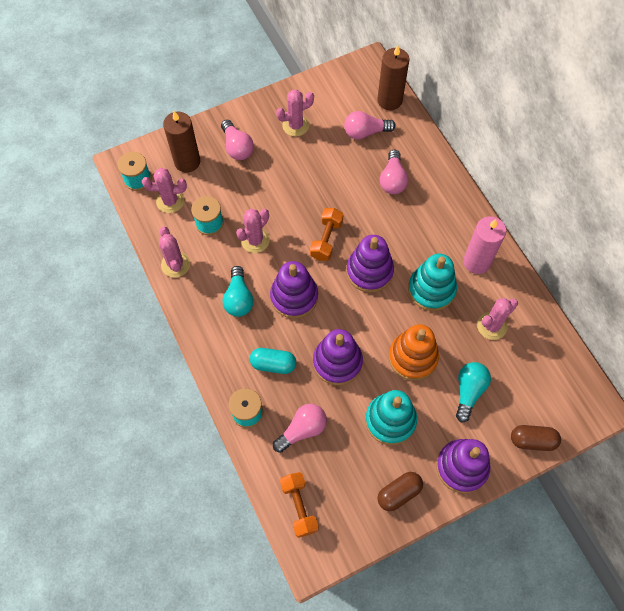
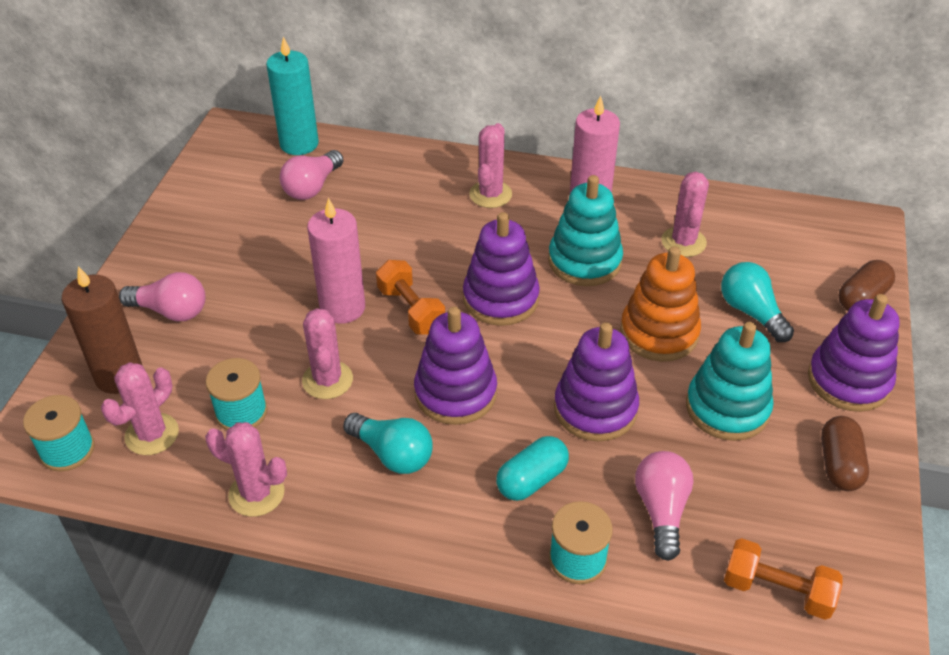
camera: 50 degrees left, 20 degrees down
(295, 125) = (219, 238): pink cactus -> pink cactus (490, 194)
(301, 211) = (342, 308): none -> pink candle
(389, 100) = (299, 144): brown candle -> turquoise candle
(392, 180) = (403, 204): pink light bulb -> none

# # # # #

§ **TO DO**
Copy the lines above exactly. Do not include pictures.

§ **ANSWER TO THE PROBLEM**
camera: 50 degrees left, 20 degrees down
(295, 125) = (219, 238): pink cactus -> pink cactus (490, 194)
(301, 211) = (342, 308): none -> pink candle
(389, 100) = (299, 144): brown candle -> turquoise candle
(392, 180) = (403, 204): pink light bulb -> none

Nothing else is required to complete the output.